+++ The records +++

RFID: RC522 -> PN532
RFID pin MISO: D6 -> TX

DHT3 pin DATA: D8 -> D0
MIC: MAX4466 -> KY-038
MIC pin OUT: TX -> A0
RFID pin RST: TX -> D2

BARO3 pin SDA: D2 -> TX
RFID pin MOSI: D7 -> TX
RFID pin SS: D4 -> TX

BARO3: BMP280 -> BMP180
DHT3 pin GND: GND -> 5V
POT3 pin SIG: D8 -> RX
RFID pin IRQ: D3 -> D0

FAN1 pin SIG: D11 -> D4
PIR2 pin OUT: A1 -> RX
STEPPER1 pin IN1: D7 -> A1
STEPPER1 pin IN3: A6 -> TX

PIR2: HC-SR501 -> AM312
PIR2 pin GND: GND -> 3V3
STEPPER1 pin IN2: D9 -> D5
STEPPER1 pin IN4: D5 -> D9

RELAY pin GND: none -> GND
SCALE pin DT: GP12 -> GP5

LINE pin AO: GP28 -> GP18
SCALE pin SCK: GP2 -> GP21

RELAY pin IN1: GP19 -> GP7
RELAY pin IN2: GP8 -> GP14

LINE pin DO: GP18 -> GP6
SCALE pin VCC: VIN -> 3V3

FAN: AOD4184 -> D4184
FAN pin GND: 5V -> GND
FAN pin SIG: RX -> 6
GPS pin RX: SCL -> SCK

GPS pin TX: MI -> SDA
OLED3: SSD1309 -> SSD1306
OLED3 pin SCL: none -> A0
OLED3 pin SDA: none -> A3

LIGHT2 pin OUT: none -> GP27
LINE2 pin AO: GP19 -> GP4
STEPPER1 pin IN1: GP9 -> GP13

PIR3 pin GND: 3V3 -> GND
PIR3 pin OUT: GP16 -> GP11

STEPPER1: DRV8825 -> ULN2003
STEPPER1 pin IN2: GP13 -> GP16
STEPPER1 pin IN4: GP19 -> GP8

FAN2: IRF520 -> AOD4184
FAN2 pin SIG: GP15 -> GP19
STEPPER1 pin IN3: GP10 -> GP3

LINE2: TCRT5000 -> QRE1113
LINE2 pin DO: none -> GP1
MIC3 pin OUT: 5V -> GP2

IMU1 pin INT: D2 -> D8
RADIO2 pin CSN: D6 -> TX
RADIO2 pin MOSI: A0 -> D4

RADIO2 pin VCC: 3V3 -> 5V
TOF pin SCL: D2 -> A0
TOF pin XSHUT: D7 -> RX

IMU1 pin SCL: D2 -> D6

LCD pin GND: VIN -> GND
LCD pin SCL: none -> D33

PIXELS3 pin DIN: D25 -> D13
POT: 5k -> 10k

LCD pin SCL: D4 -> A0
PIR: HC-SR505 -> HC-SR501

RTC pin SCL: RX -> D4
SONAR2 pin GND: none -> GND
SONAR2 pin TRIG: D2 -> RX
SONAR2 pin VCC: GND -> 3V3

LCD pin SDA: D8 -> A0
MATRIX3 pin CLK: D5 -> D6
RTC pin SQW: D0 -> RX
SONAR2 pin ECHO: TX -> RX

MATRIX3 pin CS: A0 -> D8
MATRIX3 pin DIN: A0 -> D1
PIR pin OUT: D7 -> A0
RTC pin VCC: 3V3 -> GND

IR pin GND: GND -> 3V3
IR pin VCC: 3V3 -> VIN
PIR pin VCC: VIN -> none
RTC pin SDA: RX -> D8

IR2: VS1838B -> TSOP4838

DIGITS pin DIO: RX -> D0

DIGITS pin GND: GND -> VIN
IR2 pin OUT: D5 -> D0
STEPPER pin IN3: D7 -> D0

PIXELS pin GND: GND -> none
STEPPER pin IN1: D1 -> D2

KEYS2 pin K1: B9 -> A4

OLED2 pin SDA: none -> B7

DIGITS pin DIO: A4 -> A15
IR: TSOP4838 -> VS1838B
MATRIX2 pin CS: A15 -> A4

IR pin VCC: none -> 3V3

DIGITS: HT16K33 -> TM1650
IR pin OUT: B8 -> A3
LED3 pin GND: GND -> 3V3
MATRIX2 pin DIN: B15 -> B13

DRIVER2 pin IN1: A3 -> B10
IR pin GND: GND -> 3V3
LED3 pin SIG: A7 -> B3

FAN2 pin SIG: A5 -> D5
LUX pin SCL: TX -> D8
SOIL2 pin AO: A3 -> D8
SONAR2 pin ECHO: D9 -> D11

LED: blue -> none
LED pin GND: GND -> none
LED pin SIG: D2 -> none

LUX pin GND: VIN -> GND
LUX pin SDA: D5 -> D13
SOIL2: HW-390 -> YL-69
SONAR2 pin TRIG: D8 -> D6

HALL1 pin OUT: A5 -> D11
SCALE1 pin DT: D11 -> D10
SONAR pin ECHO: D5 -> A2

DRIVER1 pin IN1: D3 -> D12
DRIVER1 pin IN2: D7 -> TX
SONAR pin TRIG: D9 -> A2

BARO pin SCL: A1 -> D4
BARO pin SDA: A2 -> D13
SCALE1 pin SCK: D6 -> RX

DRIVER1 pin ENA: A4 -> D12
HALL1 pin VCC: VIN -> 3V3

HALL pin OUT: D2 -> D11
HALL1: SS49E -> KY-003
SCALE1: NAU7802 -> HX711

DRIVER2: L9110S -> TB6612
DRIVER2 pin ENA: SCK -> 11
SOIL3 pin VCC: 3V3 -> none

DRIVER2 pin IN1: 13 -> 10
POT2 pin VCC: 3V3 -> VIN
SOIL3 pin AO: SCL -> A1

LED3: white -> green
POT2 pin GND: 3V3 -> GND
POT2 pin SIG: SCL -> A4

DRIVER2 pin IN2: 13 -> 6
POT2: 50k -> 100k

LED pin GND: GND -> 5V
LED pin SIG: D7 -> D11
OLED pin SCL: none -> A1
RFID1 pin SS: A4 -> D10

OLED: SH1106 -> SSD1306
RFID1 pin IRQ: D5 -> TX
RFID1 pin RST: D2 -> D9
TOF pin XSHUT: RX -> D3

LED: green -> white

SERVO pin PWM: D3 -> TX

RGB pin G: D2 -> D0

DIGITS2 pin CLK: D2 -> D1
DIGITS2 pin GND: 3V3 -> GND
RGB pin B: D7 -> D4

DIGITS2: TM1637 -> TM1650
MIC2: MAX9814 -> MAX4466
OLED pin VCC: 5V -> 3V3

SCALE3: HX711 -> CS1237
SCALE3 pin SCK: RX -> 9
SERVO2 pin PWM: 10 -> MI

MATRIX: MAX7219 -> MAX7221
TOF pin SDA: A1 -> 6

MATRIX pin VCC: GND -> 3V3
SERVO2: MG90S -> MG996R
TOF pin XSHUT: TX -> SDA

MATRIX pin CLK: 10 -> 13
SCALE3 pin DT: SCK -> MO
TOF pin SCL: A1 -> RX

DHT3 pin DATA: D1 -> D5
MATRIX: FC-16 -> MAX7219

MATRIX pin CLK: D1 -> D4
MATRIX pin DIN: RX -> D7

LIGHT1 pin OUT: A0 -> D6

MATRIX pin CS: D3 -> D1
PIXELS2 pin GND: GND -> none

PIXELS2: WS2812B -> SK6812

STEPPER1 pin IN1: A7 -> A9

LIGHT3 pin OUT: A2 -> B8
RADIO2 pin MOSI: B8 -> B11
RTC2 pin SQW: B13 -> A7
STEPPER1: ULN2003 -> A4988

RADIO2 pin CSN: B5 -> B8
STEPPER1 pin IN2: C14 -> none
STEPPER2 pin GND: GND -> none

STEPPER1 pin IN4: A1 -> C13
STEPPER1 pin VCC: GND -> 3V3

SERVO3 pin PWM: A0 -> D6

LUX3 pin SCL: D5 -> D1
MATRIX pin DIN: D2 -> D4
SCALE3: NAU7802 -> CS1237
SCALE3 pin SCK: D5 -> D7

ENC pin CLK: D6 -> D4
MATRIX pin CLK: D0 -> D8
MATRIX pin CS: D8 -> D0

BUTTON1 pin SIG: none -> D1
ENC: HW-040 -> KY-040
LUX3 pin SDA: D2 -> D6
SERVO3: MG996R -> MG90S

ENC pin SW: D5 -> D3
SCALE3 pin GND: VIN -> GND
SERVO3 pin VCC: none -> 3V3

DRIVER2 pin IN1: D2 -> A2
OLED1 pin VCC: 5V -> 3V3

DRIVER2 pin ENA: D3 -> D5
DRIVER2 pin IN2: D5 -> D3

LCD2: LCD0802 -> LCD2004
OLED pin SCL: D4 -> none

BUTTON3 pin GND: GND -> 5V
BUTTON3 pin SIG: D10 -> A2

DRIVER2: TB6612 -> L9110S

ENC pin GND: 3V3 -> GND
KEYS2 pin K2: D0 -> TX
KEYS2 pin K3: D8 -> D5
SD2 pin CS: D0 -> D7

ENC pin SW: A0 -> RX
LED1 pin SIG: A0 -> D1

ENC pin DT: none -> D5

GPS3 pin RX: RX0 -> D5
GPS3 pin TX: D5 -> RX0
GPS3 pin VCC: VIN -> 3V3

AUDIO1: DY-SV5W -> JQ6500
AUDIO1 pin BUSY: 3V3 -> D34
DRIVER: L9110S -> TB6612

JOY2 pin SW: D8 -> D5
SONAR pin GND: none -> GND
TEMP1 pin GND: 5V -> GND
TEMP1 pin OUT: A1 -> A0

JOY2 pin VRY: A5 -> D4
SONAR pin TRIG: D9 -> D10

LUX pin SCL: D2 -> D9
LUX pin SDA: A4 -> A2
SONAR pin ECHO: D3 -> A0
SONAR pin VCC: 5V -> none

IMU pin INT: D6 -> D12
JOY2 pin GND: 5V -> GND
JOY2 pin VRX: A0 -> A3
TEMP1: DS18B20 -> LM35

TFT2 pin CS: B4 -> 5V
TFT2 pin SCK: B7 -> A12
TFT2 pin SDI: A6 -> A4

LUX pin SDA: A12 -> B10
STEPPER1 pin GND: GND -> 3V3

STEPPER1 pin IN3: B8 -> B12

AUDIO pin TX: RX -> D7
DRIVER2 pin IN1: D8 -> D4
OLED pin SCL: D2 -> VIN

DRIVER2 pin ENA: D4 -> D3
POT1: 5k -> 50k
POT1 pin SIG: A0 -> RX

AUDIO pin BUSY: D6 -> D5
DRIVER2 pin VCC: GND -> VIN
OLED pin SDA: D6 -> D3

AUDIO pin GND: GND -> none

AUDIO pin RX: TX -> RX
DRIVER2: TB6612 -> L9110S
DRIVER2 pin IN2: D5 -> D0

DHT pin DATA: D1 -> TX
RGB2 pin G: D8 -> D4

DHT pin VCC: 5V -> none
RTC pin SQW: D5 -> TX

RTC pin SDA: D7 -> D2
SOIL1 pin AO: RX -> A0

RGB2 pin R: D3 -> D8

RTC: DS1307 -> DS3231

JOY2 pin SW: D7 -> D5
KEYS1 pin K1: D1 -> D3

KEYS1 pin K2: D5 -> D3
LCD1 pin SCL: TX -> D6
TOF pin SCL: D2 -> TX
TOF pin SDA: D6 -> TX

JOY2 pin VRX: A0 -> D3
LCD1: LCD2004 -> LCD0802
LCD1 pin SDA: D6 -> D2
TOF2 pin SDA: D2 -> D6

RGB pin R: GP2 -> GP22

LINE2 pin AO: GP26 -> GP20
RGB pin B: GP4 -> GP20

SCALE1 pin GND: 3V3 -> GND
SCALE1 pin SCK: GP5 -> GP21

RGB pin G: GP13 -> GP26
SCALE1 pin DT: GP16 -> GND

+++

What you have to do: Would you print exactly, and only, the lines of the data above from the line with "SCALE pin SCK: GP2 -> GP21" through the line with "LINE2: TCRT5000 -> QRE1113", inclusive?

Task response:
SCALE pin SCK: GP2 -> GP21

RELAY pin IN1: GP19 -> GP7
RELAY pin IN2: GP8 -> GP14

LINE pin DO: GP18 -> GP6
SCALE pin VCC: VIN -> 3V3

FAN: AOD4184 -> D4184
FAN pin GND: 5V -> GND
FAN pin SIG: RX -> 6
GPS pin RX: SCL -> SCK

GPS pin TX: MI -> SDA
OLED3: SSD1309 -> SSD1306
OLED3 pin SCL: none -> A0
OLED3 pin SDA: none -> A3

LIGHT2 pin OUT: none -> GP27
LINE2 pin AO: GP19 -> GP4
STEPPER1 pin IN1: GP9 -> GP13

PIR3 pin GND: 3V3 -> GND
PIR3 pin OUT: GP16 -> GP11

STEPPER1: DRV8825 -> ULN2003
STEPPER1 pin IN2: GP13 -> GP16
STEPPER1 pin IN4: GP19 -> GP8

FAN2: IRF520 -> AOD4184
FAN2 pin SIG: GP15 -> GP19
STEPPER1 pin IN3: GP10 -> GP3

LINE2: TCRT5000 -> QRE1113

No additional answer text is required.